WHAT YOU WILL DO: Transcribe all the entries word for word, skipping the pictures.

SUPPLIED DATA:
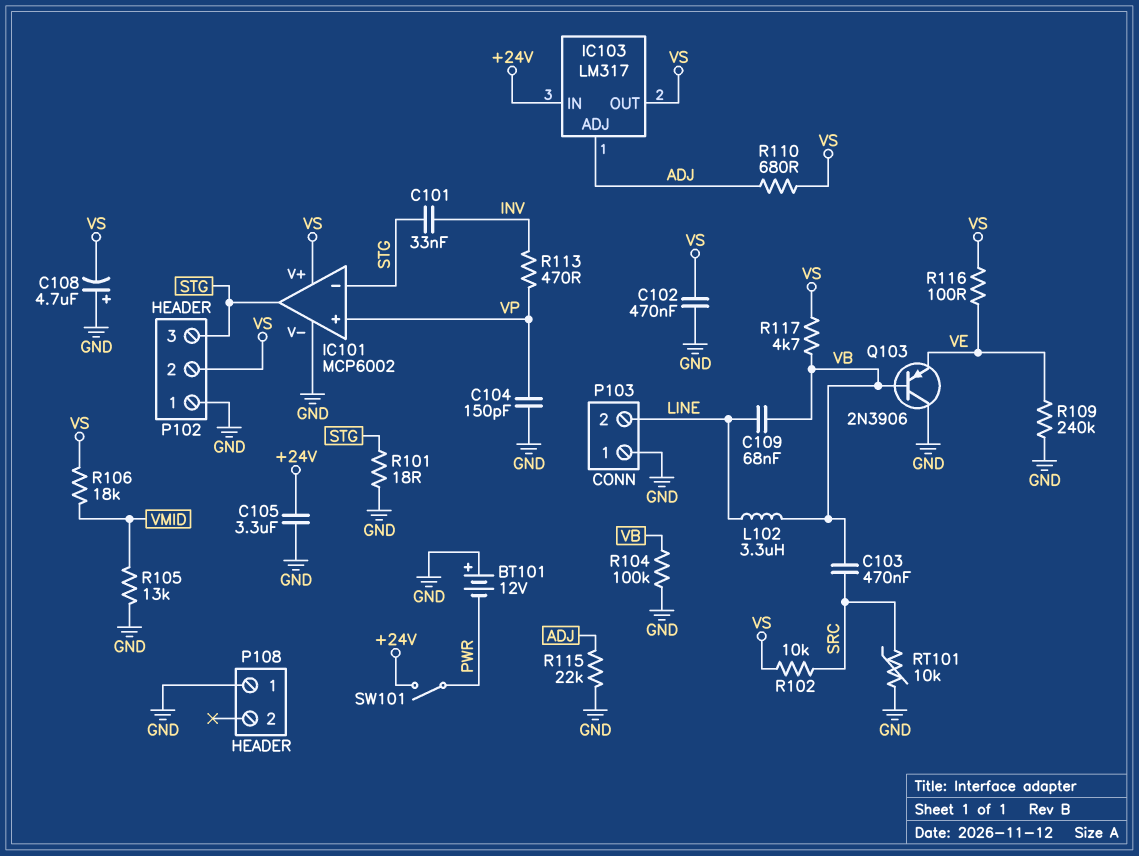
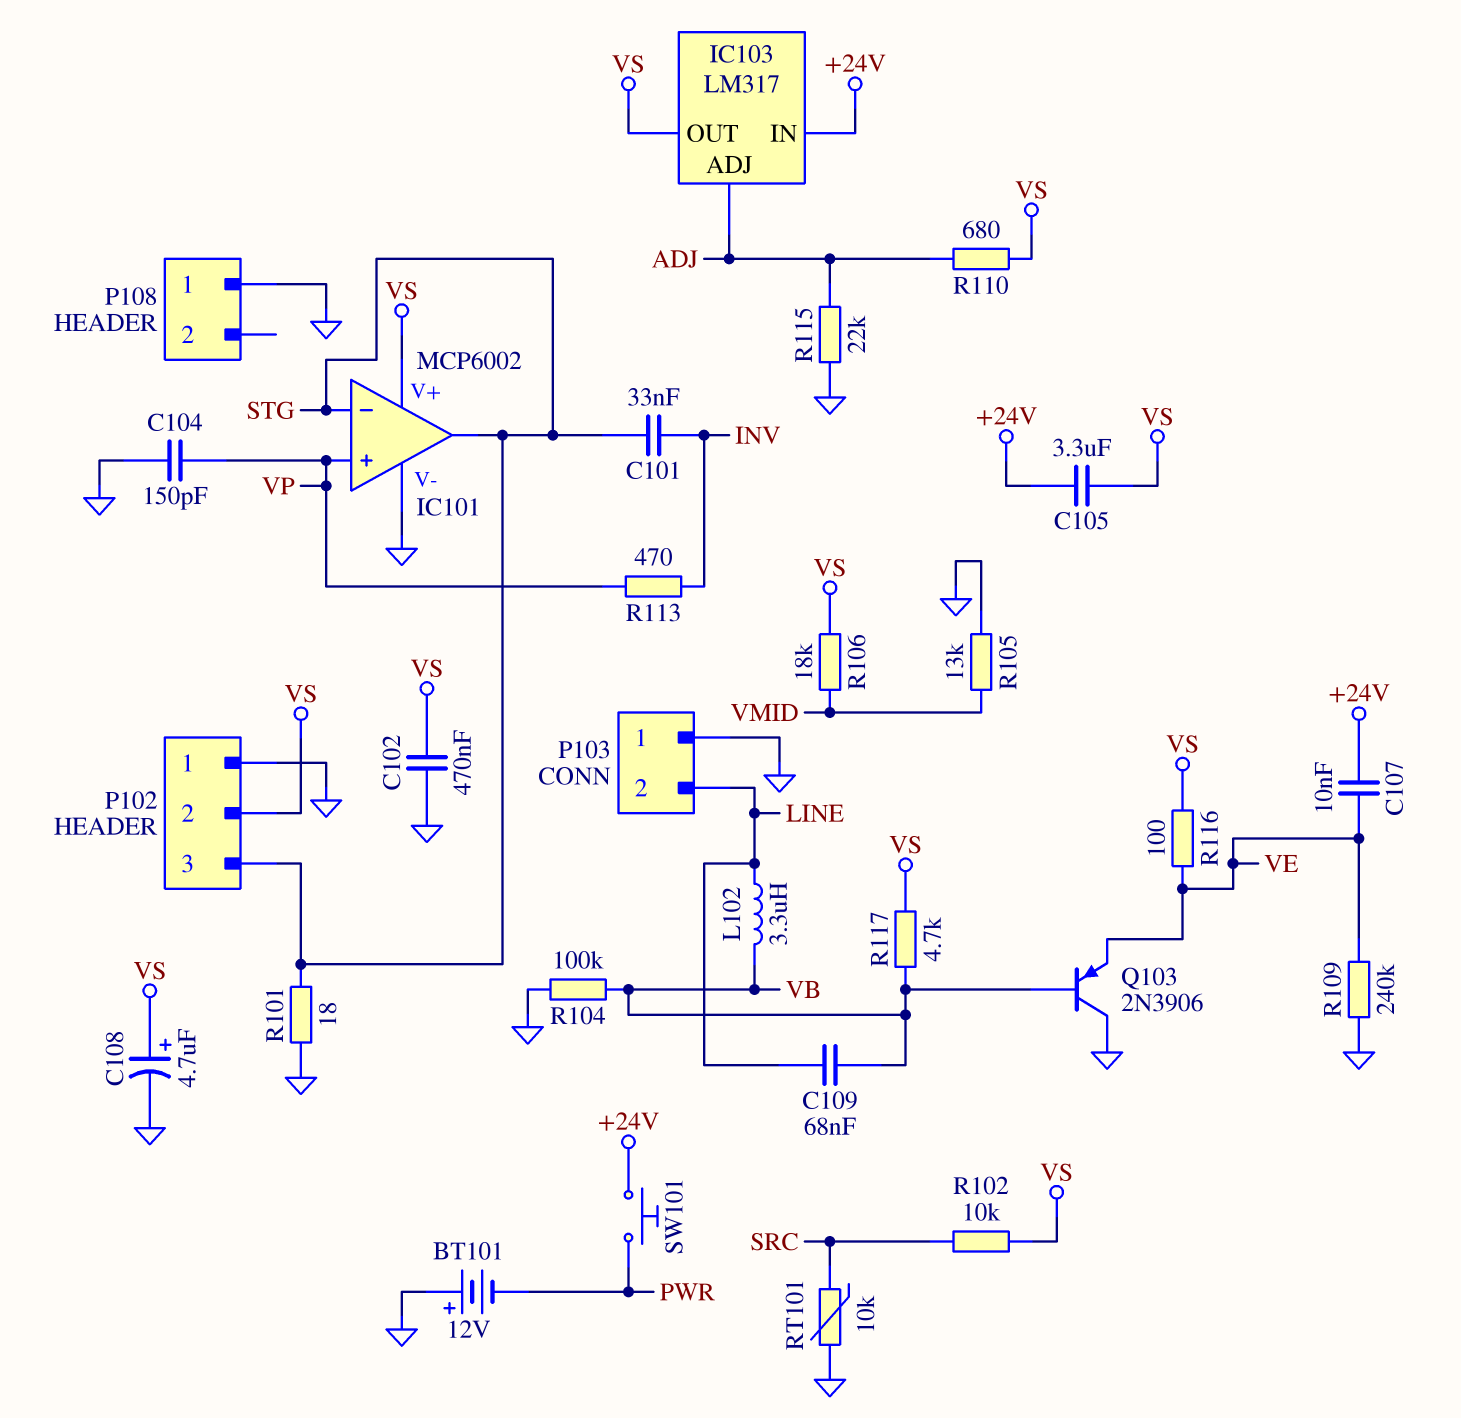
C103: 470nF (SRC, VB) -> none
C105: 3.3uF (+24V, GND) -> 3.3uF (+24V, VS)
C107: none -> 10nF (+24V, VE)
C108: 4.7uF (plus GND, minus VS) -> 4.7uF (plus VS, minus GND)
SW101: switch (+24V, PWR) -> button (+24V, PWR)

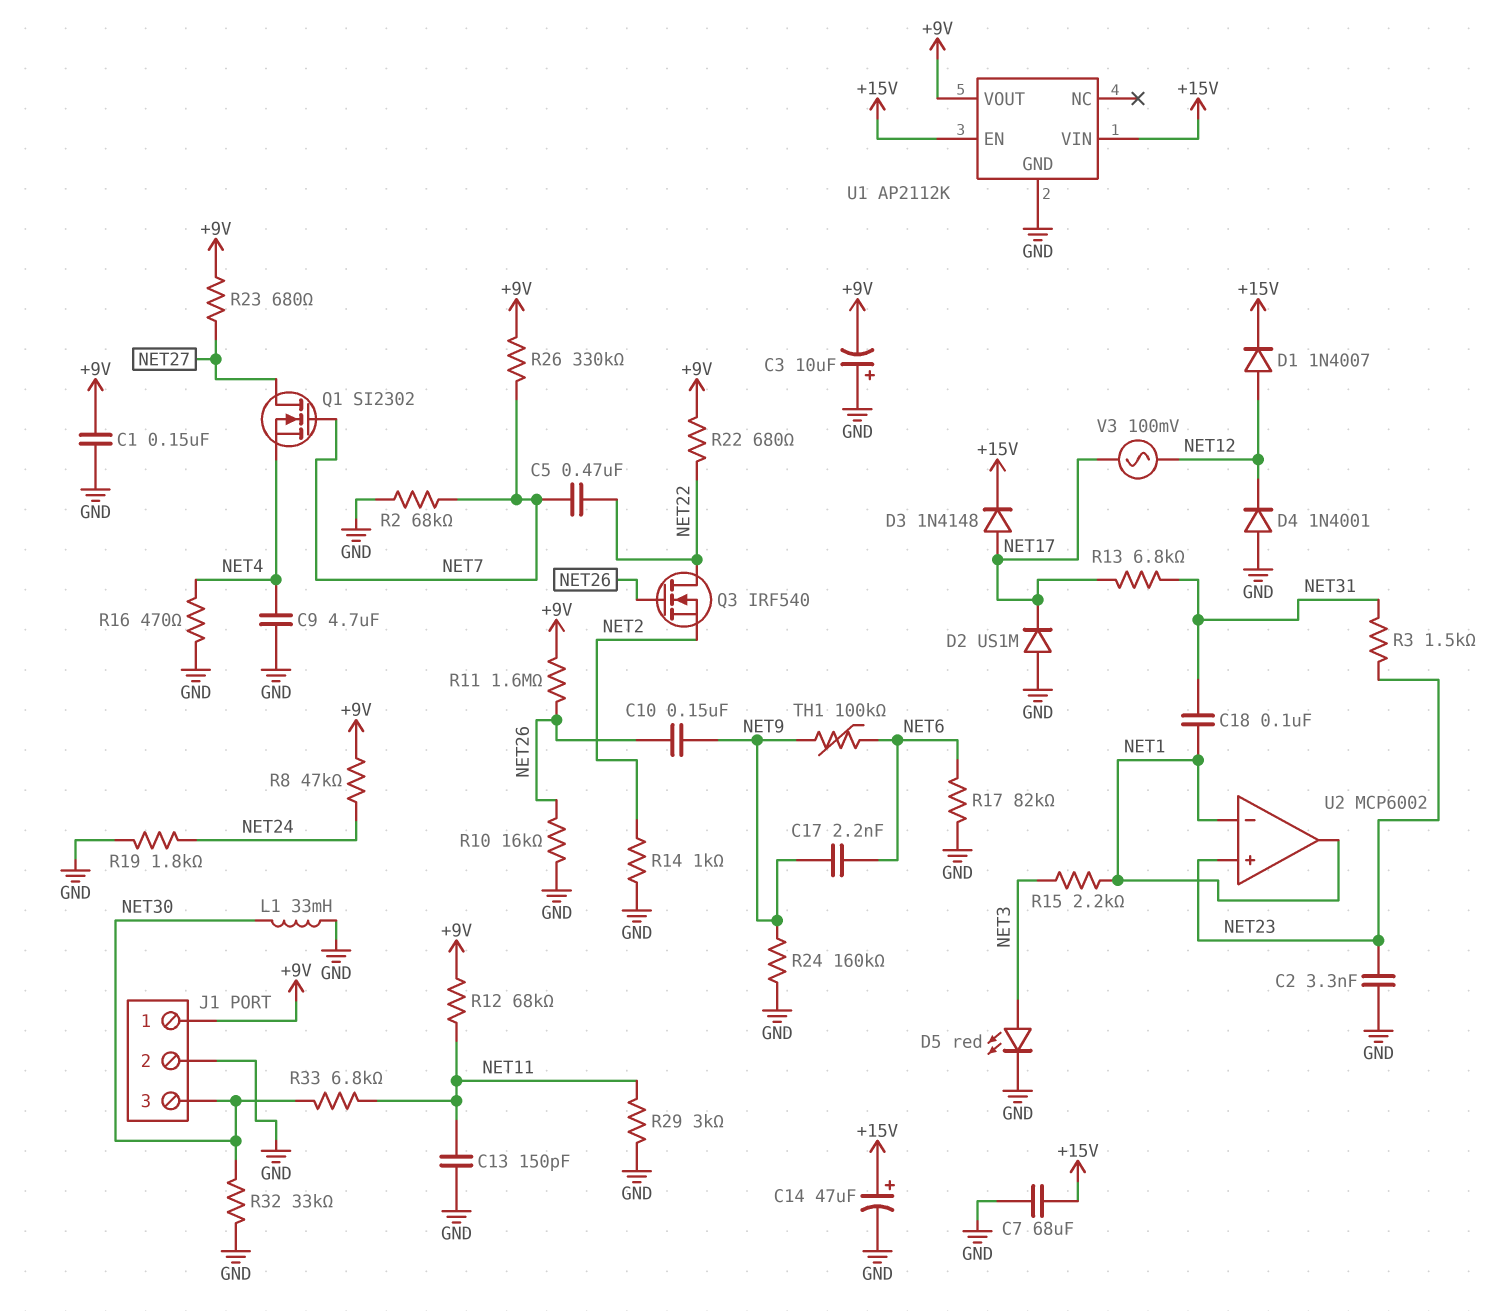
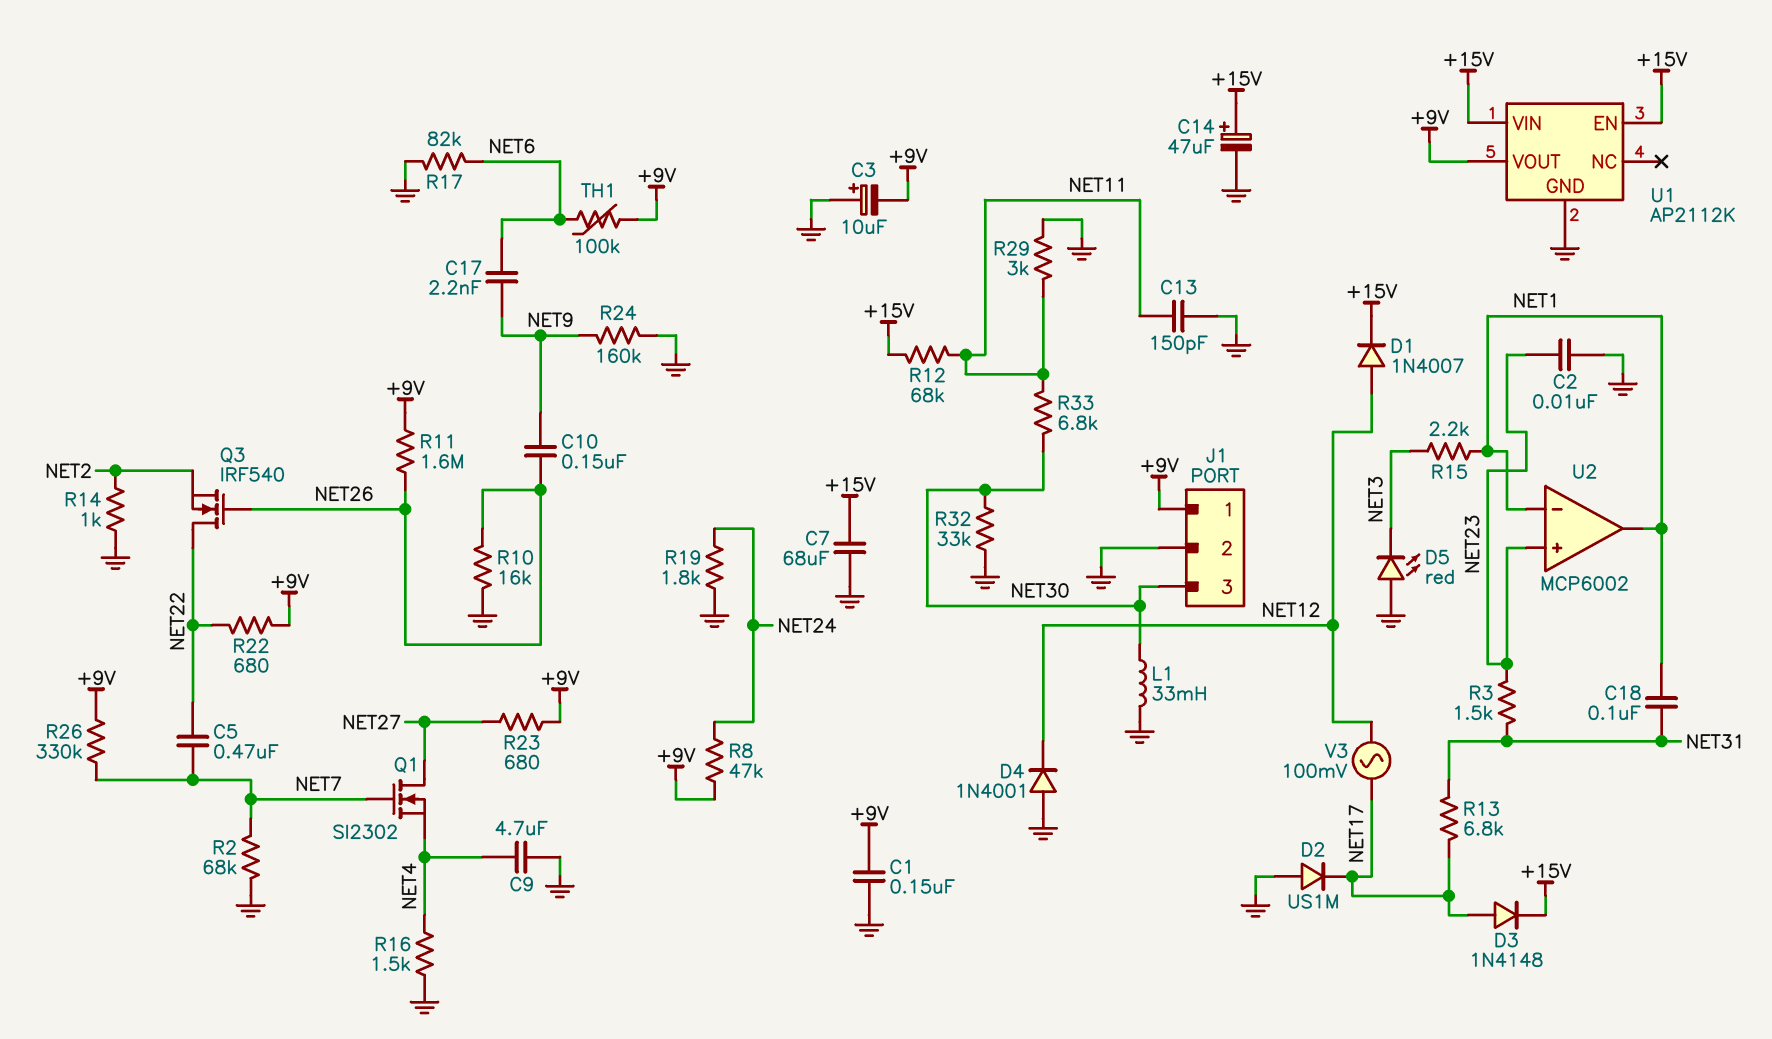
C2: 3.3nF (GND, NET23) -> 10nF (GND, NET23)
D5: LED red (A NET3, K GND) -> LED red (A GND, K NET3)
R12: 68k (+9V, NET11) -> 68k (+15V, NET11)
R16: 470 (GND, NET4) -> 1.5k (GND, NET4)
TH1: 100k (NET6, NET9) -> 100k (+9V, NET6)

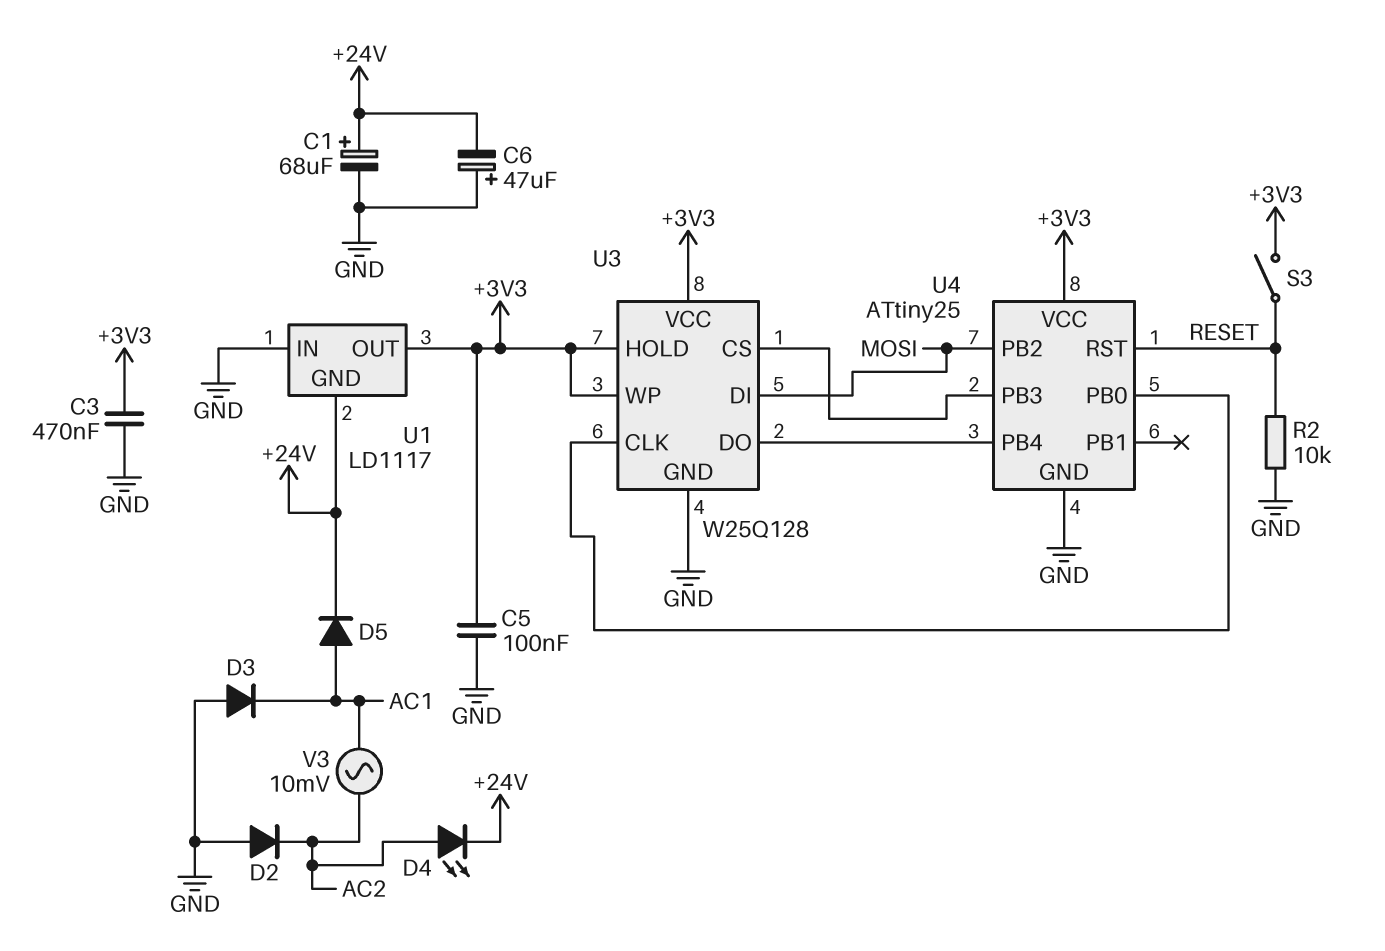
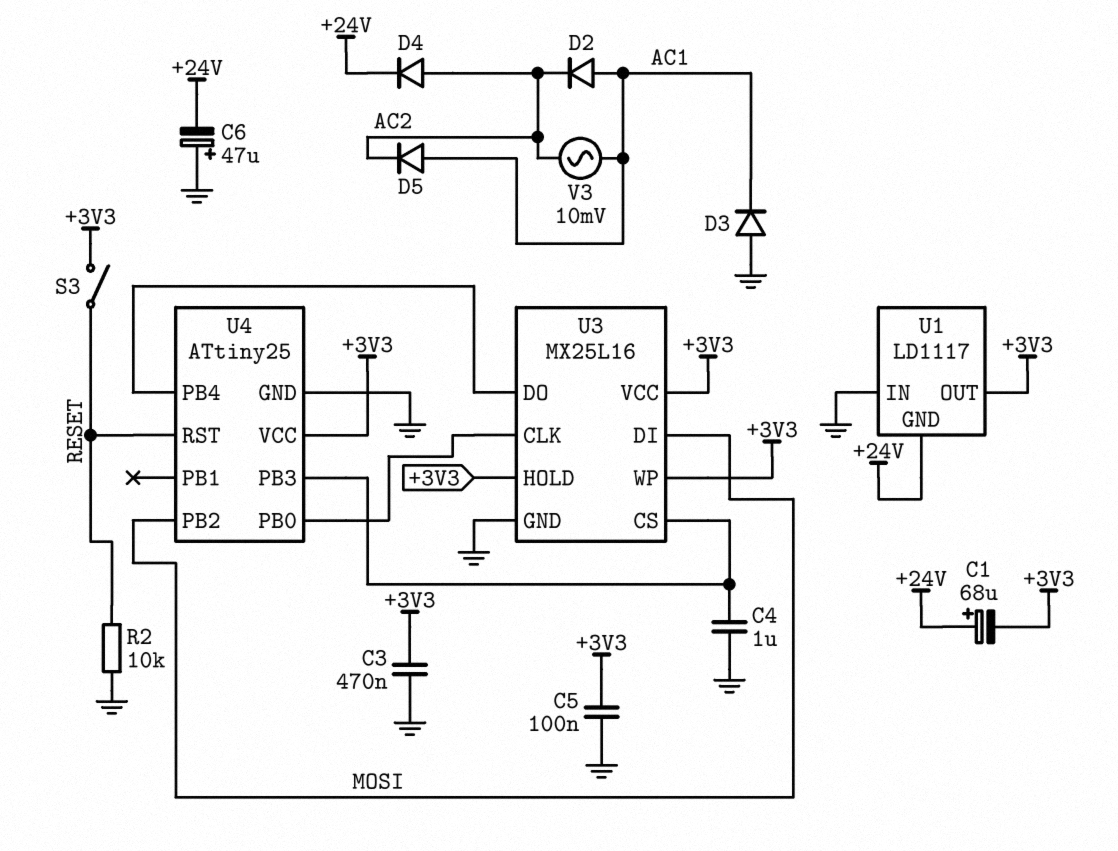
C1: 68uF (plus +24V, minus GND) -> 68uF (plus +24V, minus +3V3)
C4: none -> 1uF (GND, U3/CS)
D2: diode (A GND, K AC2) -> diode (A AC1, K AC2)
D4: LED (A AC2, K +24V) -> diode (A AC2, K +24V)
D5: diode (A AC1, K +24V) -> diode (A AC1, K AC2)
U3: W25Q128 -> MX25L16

SOLUTION FOR THIS EXERCISE:
C103: 470nF (SRC, VB) -> none
C105: 3.3uF (+24V, GND) -> 3.3uF (+24V, VS)
C107: none -> 10nF (+24V, VE)
C108: 4.7uF (plus GND, minus VS) -> 4.7uF (plus VS, minus GND)
SW101: switch (+24V, PWR) -> button (+24V, PWR)

C2: 3.3nF (GND, NET23) -> 10nF (GND, NET23)
D5: LED red (A NET3, K GND) -> LED red (A GND, K NET3)
R12: 68k (+9V, NET11) -> 68k (+15V, NET11)
R16: 470 (GND, NET4) -> 1.5k (GND, NET4)
TH1: 100k (NET6, NET9) -> 100k (+9V, NET6)

C1: 68uF (plus +24V, minus GND) -> 68uF (plus +24V, minus +3V3)
C4: none -> 1uF (GND, U3/CS)
D2: diode (A GND, K AC2) -> diode (A AC1, K AC2)
D4: LED (A AC2, K +24V) -> diode (A AC2, K +24V)
D5: diode (A AC1, K +24V) -> diode (A AC1, K AC2)
U3: W25Q128 -> MX25L16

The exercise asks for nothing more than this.